*** EXERCISE INPUTS ***
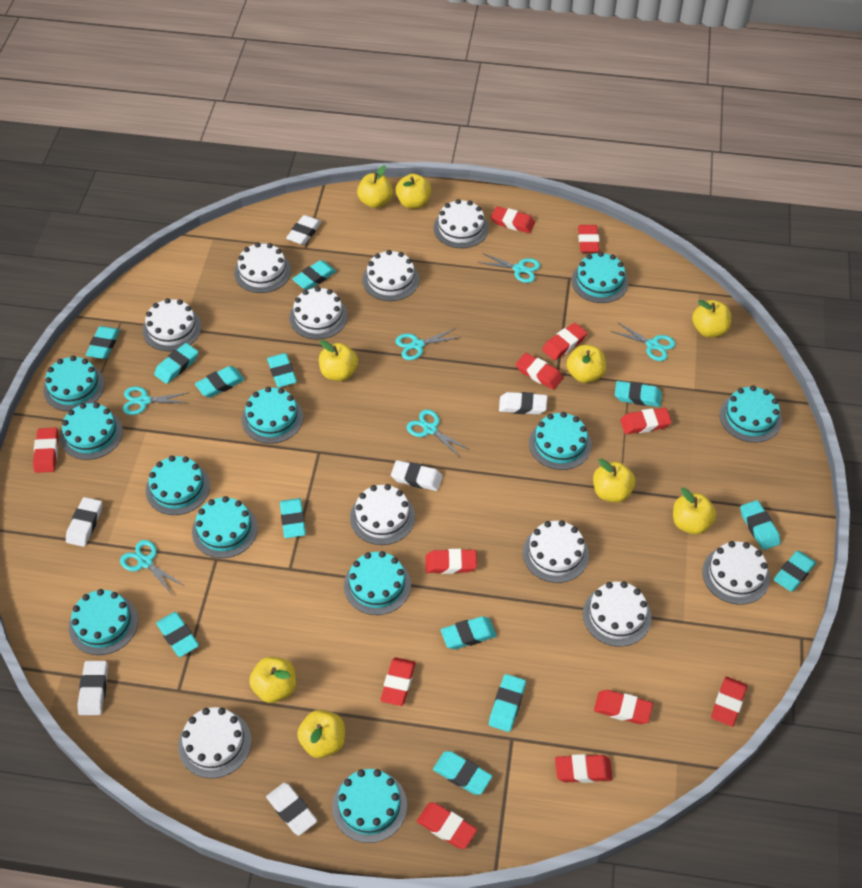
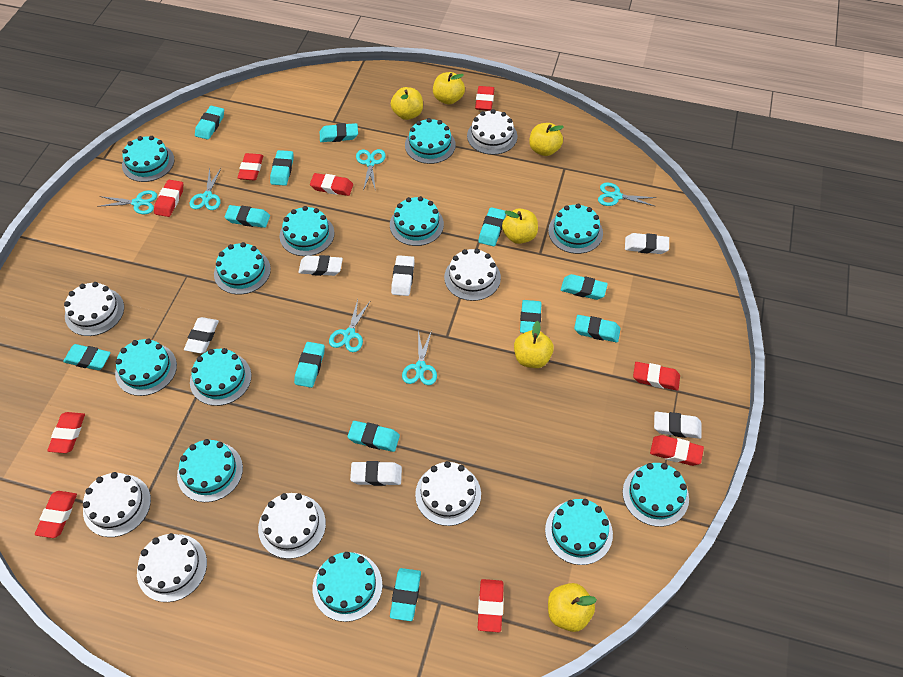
red eraser: 12 -> 9
turquoise cake: 11 -> 12
turquoise eraser: 13 -> 12
white cake: 10 -> 7
yellow apple: 9 -> 6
***
AIM OF THE EXERCISE.
Every record above must be given again exactly; drop the pictures.

WRITTEN RESPONSE.
red eraser: 12 -> 9
turquoise cake: 11 -> 12
turquoise eraser: 13 -> 12
white cake: 10 -> 7
yellow apple: 9 -> 6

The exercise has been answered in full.